- **Source information**:
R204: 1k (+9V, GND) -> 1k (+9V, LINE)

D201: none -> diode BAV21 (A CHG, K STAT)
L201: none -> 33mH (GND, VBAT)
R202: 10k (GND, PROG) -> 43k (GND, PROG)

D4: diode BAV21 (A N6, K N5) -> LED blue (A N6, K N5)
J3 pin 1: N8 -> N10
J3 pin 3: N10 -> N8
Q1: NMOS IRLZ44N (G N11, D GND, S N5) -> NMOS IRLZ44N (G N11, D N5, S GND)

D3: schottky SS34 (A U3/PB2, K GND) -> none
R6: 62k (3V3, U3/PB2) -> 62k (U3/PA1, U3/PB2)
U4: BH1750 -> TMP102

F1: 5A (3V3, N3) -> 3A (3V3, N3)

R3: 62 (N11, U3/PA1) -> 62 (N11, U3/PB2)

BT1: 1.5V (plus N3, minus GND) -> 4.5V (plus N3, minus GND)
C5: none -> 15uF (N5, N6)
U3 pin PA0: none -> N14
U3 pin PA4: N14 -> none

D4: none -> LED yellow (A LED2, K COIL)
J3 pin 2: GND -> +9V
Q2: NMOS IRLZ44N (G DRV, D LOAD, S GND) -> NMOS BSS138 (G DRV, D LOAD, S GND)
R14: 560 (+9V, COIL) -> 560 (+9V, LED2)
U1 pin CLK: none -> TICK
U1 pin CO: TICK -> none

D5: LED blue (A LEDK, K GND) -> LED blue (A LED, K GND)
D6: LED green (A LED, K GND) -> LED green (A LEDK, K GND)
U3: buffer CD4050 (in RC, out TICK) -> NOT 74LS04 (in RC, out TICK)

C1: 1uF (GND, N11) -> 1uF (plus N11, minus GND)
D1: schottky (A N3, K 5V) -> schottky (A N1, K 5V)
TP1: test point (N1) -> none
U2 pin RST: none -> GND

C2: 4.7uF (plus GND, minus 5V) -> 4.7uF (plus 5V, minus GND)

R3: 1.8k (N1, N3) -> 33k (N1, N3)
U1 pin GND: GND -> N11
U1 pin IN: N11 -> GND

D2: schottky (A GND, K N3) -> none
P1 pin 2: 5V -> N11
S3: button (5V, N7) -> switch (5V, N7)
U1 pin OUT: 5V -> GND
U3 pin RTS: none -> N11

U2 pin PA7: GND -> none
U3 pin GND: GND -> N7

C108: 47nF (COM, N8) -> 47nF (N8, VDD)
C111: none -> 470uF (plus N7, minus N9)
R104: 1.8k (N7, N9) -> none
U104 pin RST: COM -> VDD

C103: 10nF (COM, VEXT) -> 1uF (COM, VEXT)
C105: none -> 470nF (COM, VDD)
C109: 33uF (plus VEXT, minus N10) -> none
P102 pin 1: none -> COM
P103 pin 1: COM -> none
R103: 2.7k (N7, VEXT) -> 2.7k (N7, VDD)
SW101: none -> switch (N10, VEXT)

- **Description of the task**:
Repeat exactly the lines from the line containing "C109: 33uF (plus VEXT, minus N10) -> none" through the end of the listing above; both boundary lines are part of the output.

- **Result below**:
C109: 33uF (plus VEXT, minus N10) -> none
P102 pin 1: none -> COM
P103 pin 1: COM -> none
R103: 2.7k (N7, VEXT) -> 2.7k (N7, VDD)
SW101: none -> switch (N10, VEXT)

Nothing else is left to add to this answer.